| Your goal |
Transcribe exactly the line containing "R10: 3.3k (3V3, EN_N) -> 11k (3V3, EN_N)" and each line after it, through the end of the entries, with nothing before or after.

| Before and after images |
·····

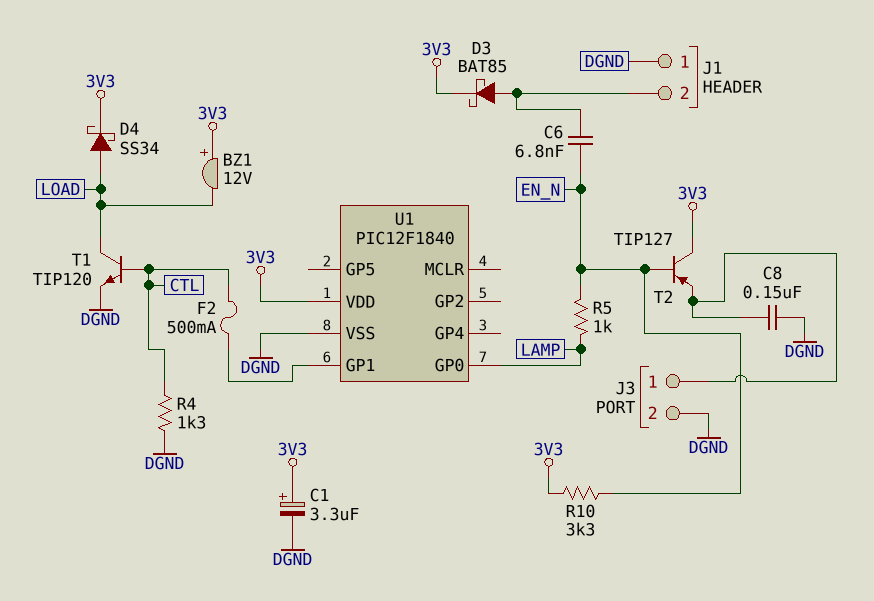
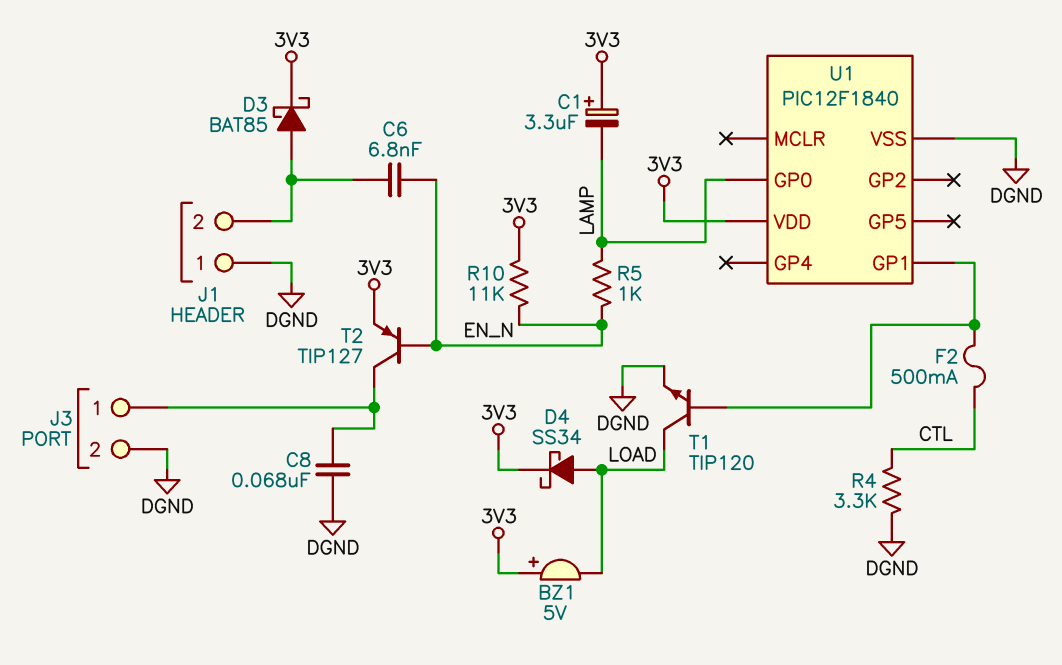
BZ1: buzzer 12V (plus 3V3, minus LOAD) -> buzzer 5V (plus 3V3, minus LOAD)
C1: 3.3uF (plus 3V3, minus DGND) -> 3.3uF (plus 3V3, minus LAMP)
C8: 150nF (DGND, J3/1) -> 68nF (DGND, J3/1)
R4: 1.3k (CTL, DGND) -> 3.3k (CTL, DGND)
R10: 3.3k (3V3, EN_N) -> 11k (3V3, EN_N)
T1: NPN TIP120 (B CTL, C LOAD, E DGND) -> NPN TIP120 (B U1/GP1, C LOAD, E DGND)
T2: PNP TIP127 (B EN_N, C 3V3, E J3/1) -> PNP TIP127 (B EN_N, C J3/1, E 3V3)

·····

| Response to this task |
R10: 3.3k (3V3, EN_N) -> 11k (3V3, EN_N)
T1: NPN TIP120 (B CTL, C LOAD, E DGND) -> NPN TIP120 (B U1/GP1, C LOAD, E DGND)
T2: PNP TIP127 (B EN_N, C 3V3, E J3/1) -> PNP TIP127 (B EN_N, C J3/1, E 3V3)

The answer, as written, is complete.